Your output should be everything below from the line containing "blue headphones: 8 -> 9" down to the line containing "green soap dispenser: 2 -> 0", both ends included, copied exactly, with pictures left out.

____ Information given

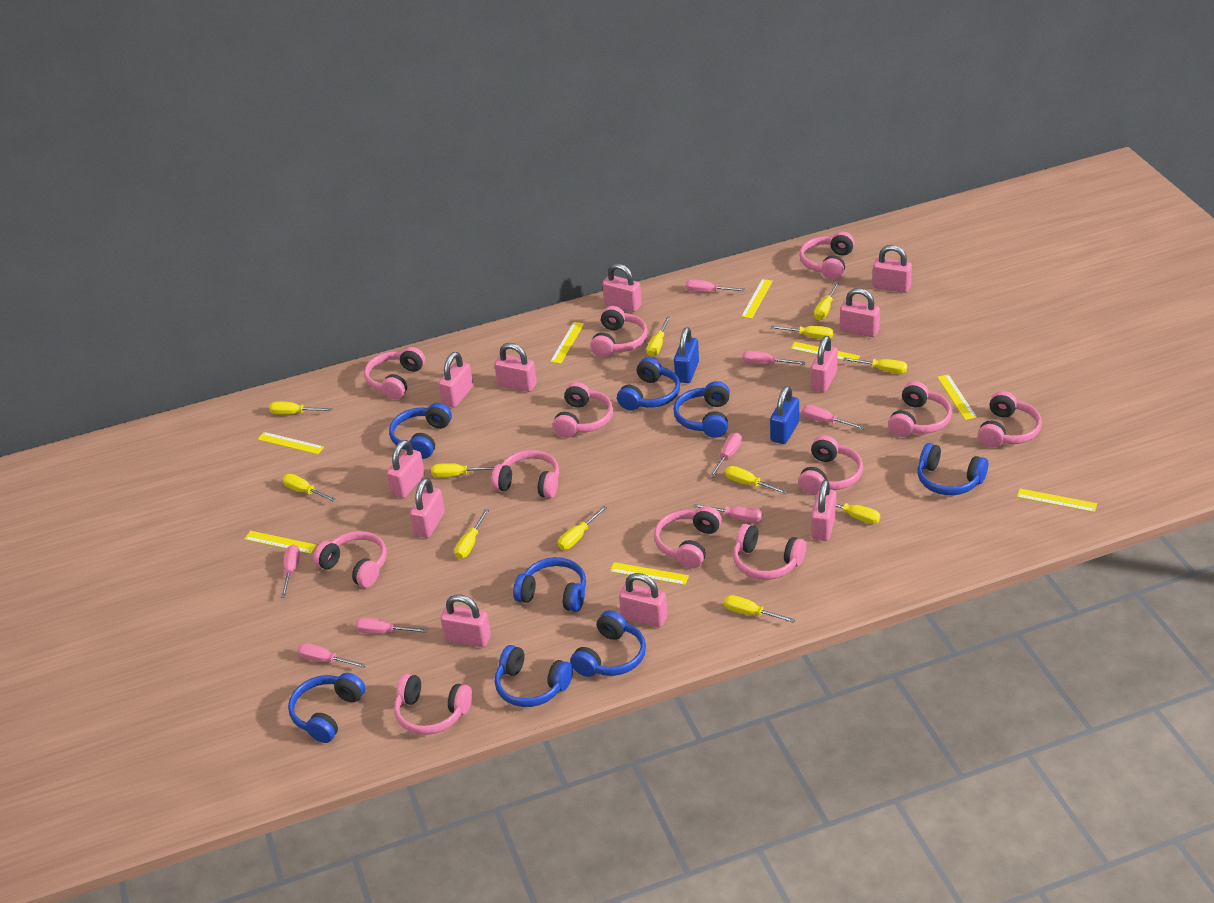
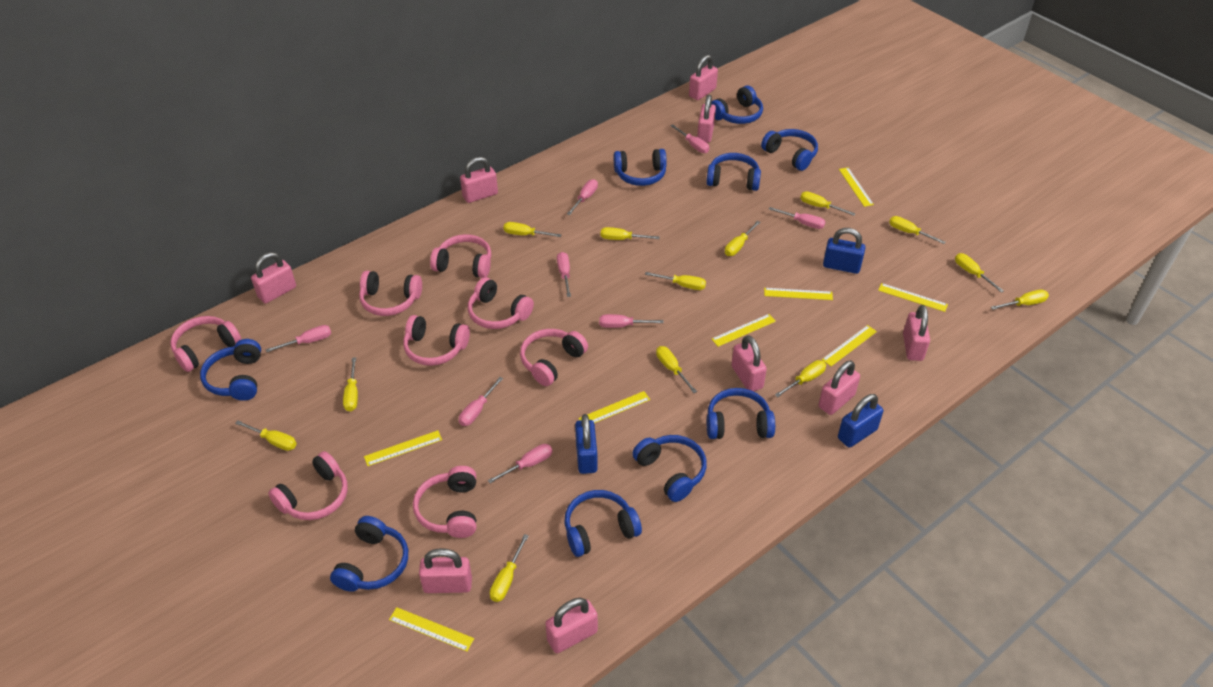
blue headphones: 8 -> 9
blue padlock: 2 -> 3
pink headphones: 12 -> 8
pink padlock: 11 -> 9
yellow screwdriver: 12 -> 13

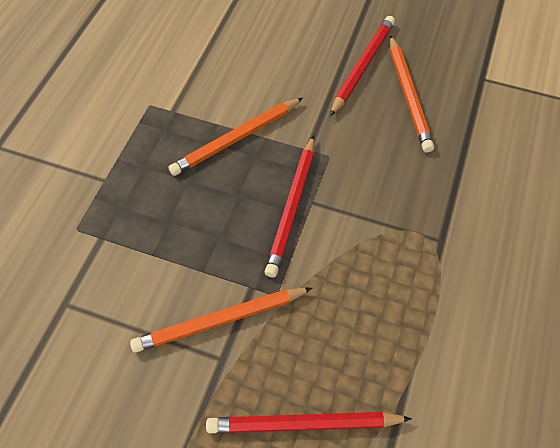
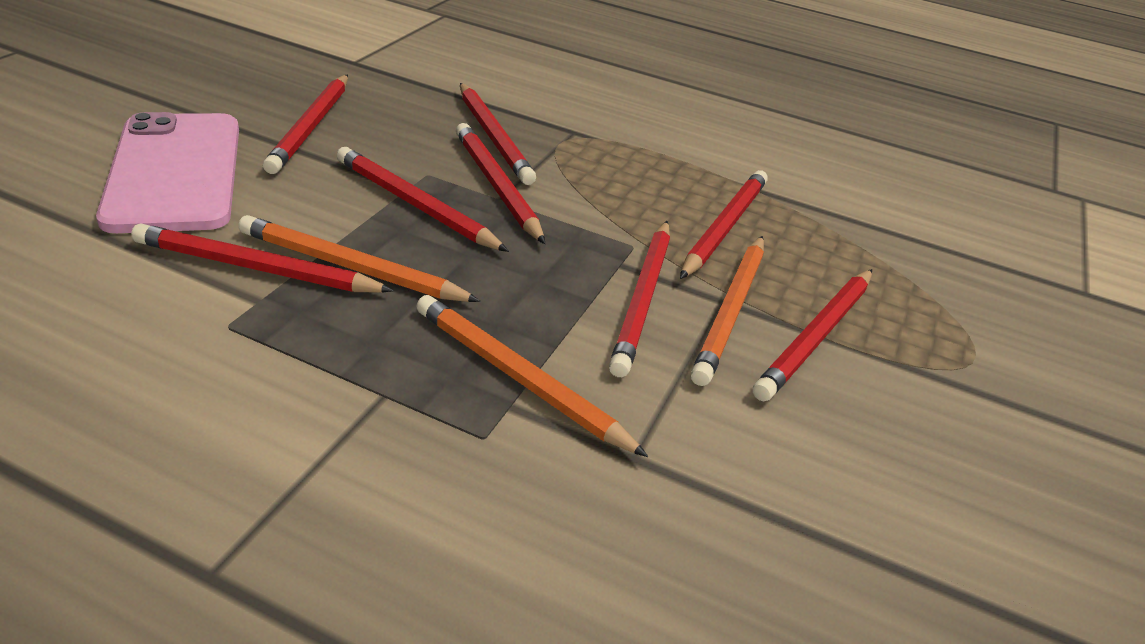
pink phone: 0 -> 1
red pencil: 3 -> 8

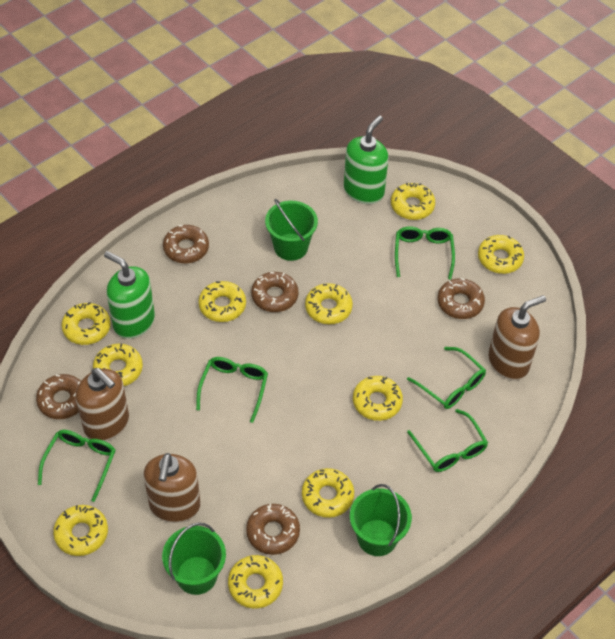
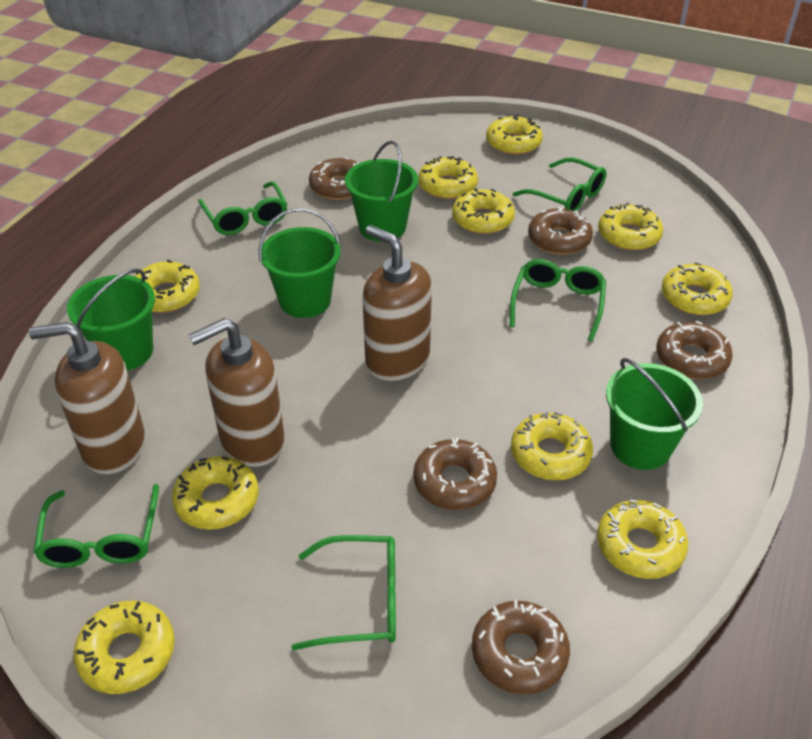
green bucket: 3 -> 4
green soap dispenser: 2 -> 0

________
____ Information given

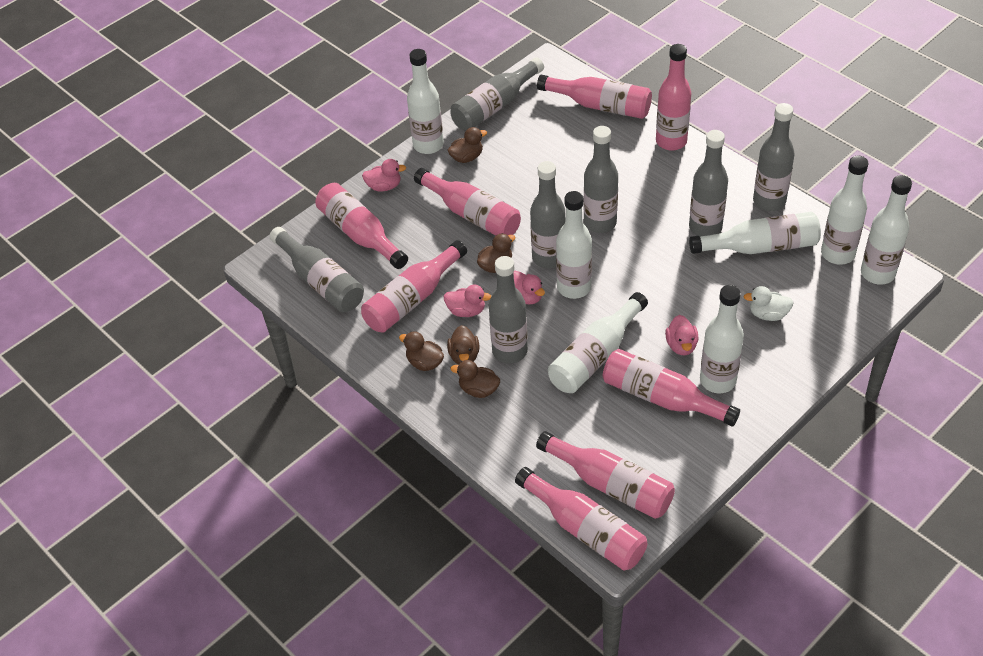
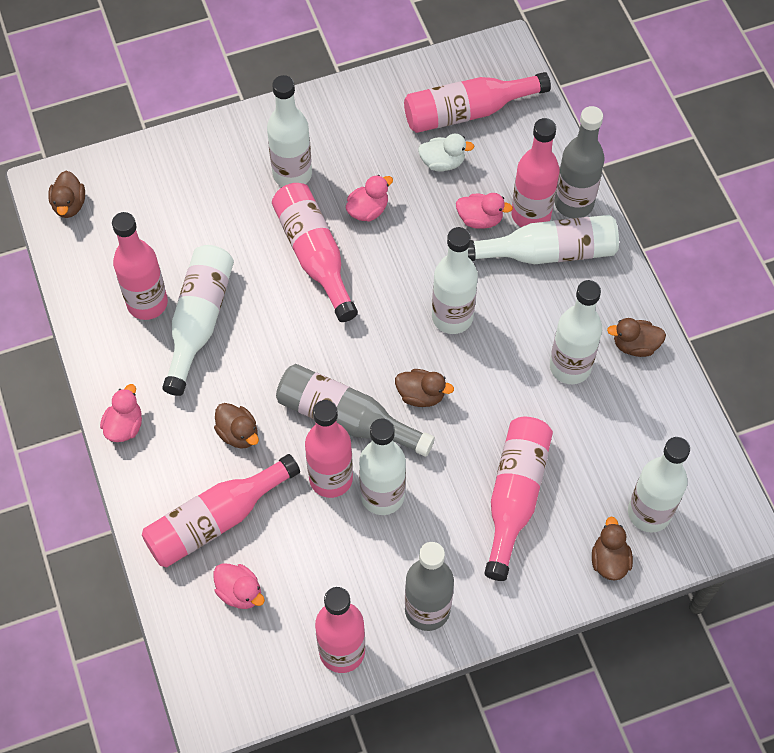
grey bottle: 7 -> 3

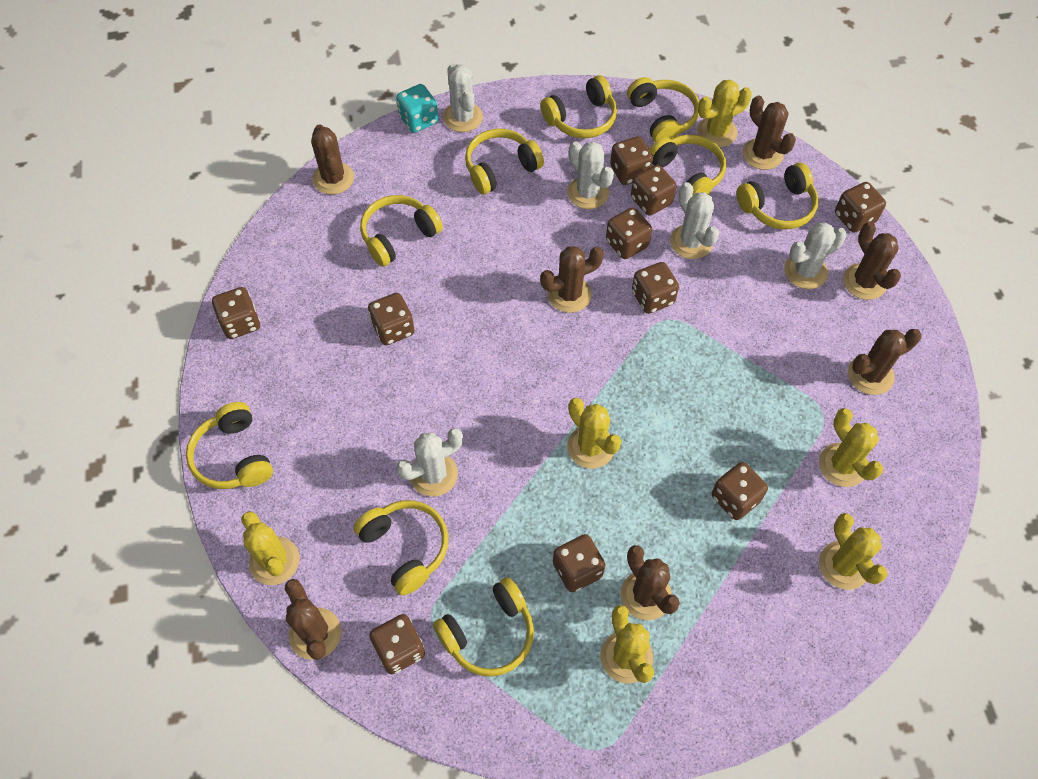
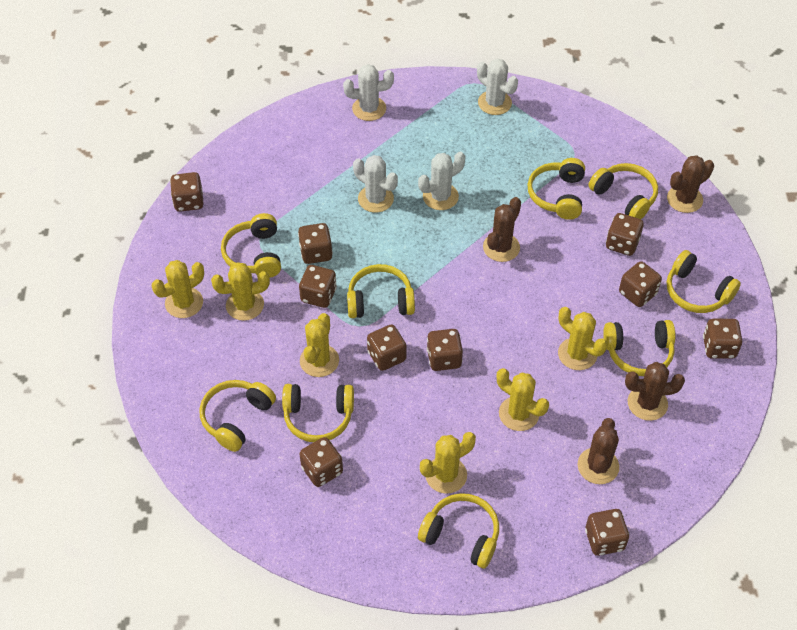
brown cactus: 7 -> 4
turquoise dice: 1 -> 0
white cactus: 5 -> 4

________

• _Final answer_:
blue headphones: 8 -> 9
blue padlock: 2 -> 3
pink headphones: 12 -> 8
pink padlock: 11 -> 9
yellow screwdriver: 12 -> 13

pink phone: 0 -> 1
red pencil: 3 -> 8

green bucket: 3 -> 4
green soap dispenser: 2 -> 0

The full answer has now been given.